** Opening Supplied material block **
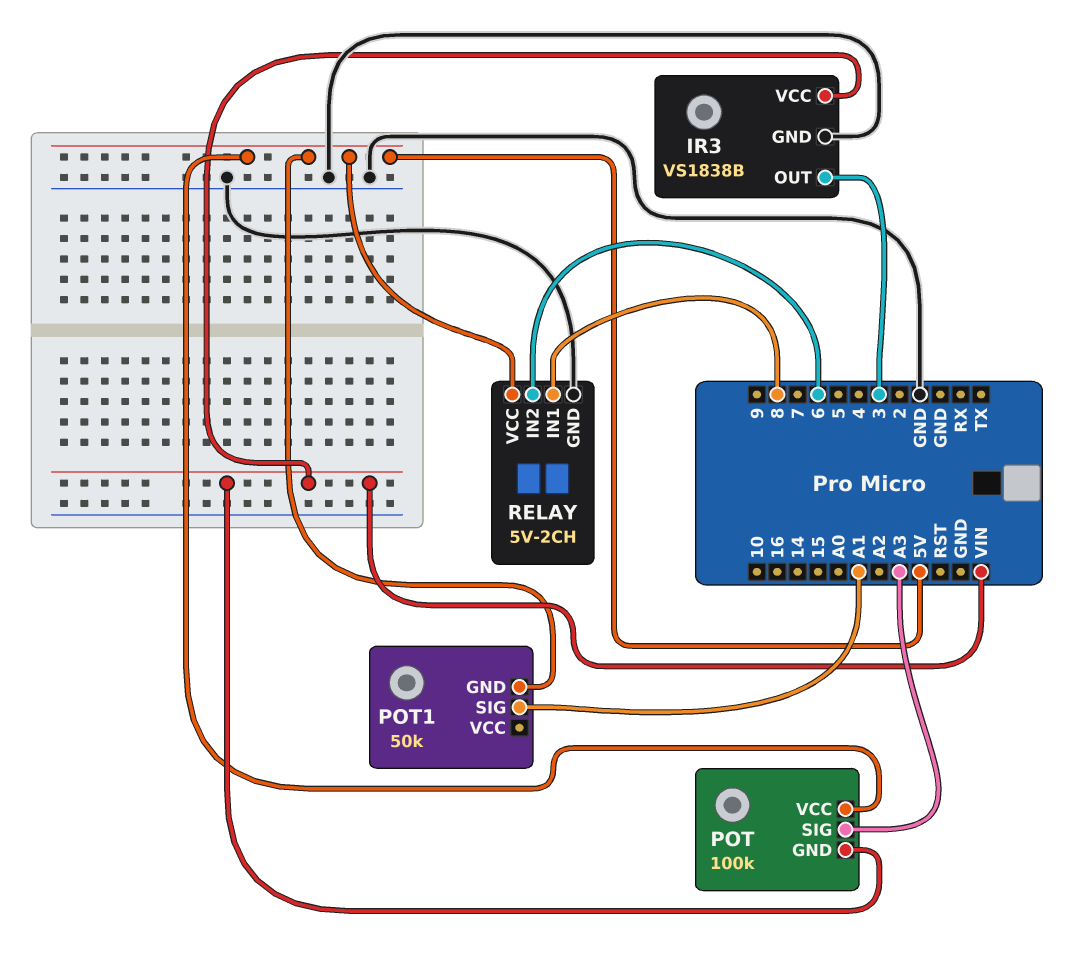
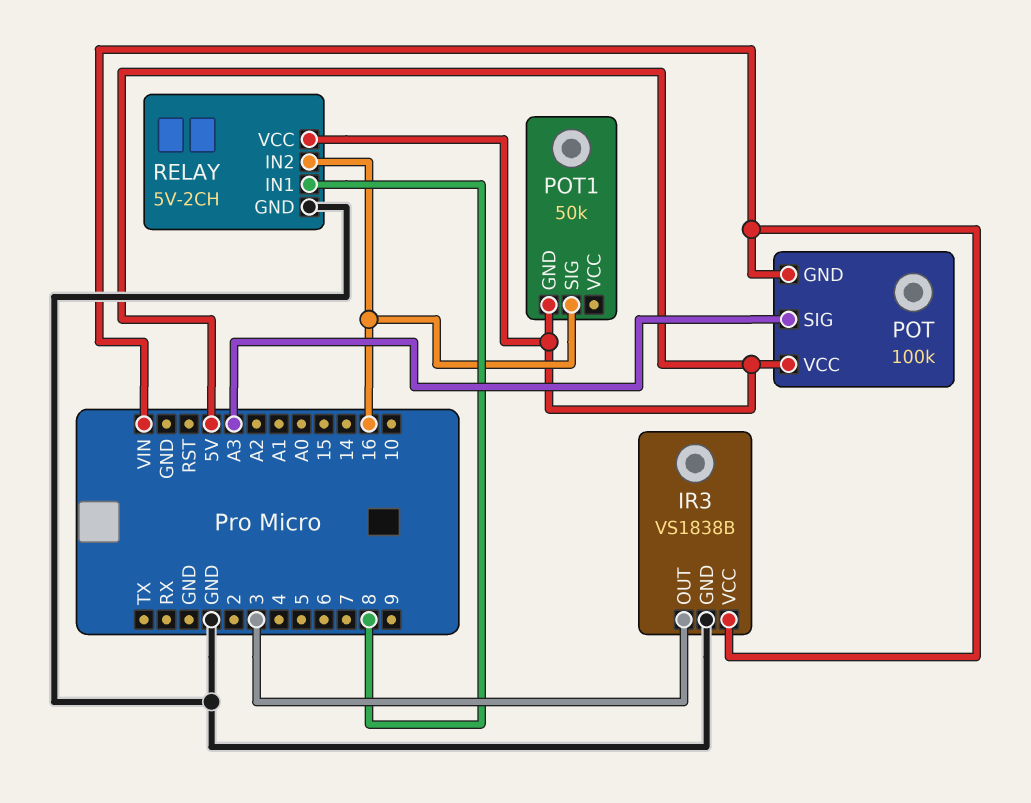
POT1 pin SIG: A1 -> 16
RELAY pin IN2: 6 -> 16

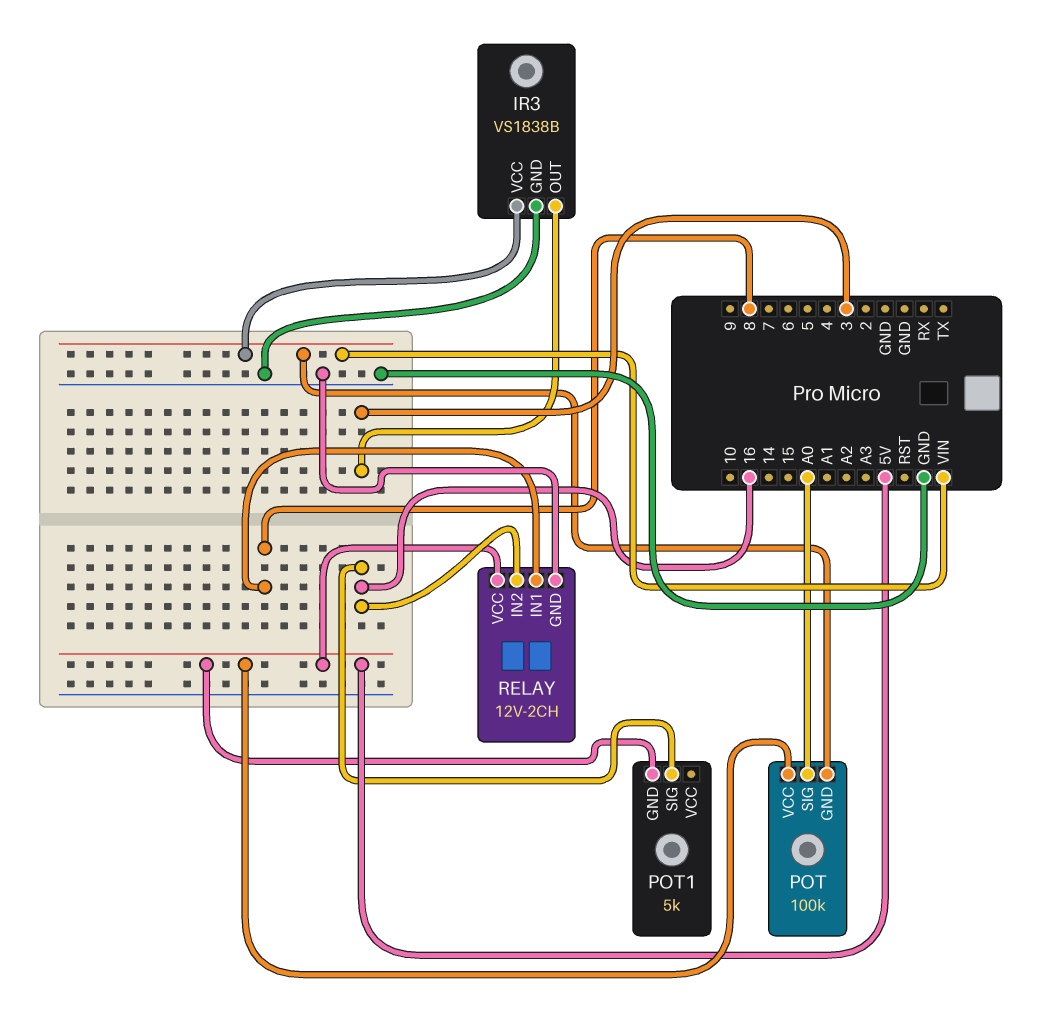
POT pin SIG: A3 -> A0
POT1: 50k -> 5k
RELAY: 5V-2CH -> 12V-2CH

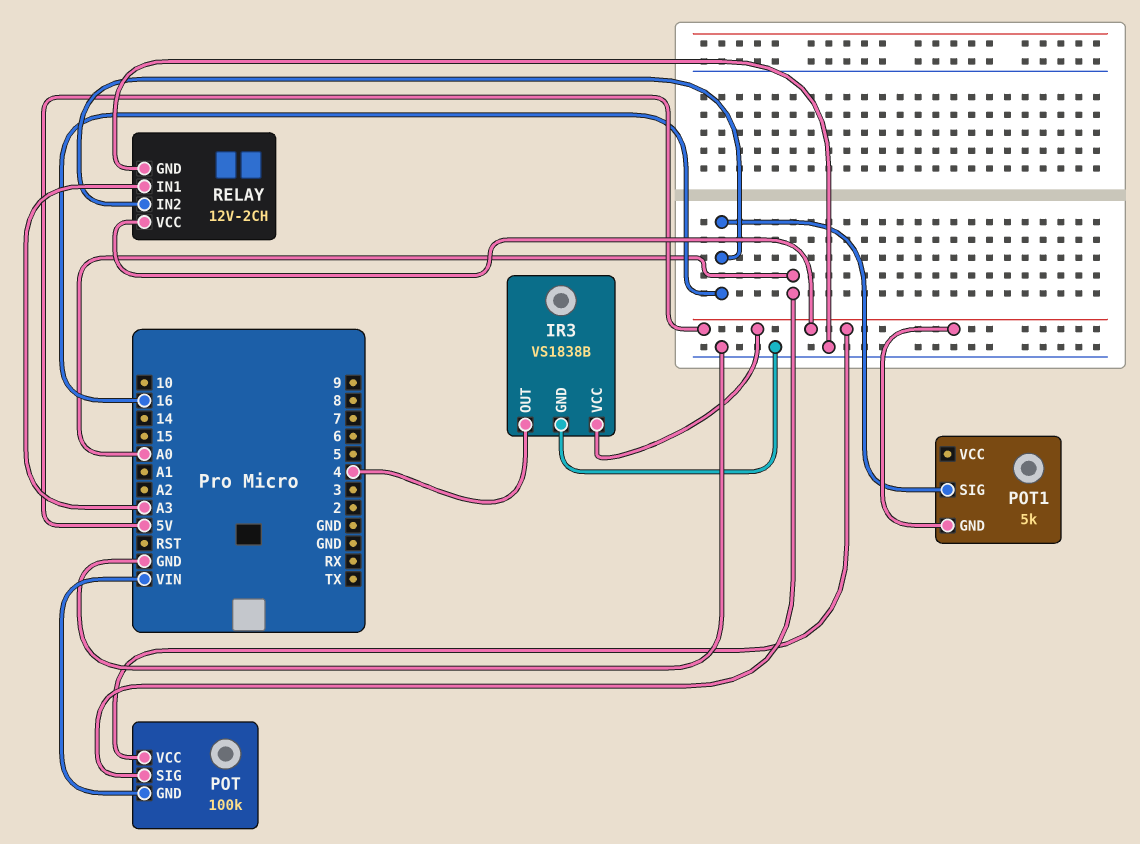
IR3 pin OUT: 3 -> 4
IR3 pin VCC: VIN -> 5V
RELAY pin IN1: 8 -> A3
** Closing Supplied material block **
## Task
Your copy of the data above should match it exactly, apart from the images.

## Response below
POT1 pin SIG: A1 -> 16
RELAY pin IN2: 6 -> 16

POT pin SIG: A3 -> A0
POT1: 50k -> 5k
RELAY: 5V-2CH -> 12V-2CH

IR3 pin OUT: 3 -> 4
IR3 pin VCC: VIN -> 5V
RELAY pin IN1: 8 -> A3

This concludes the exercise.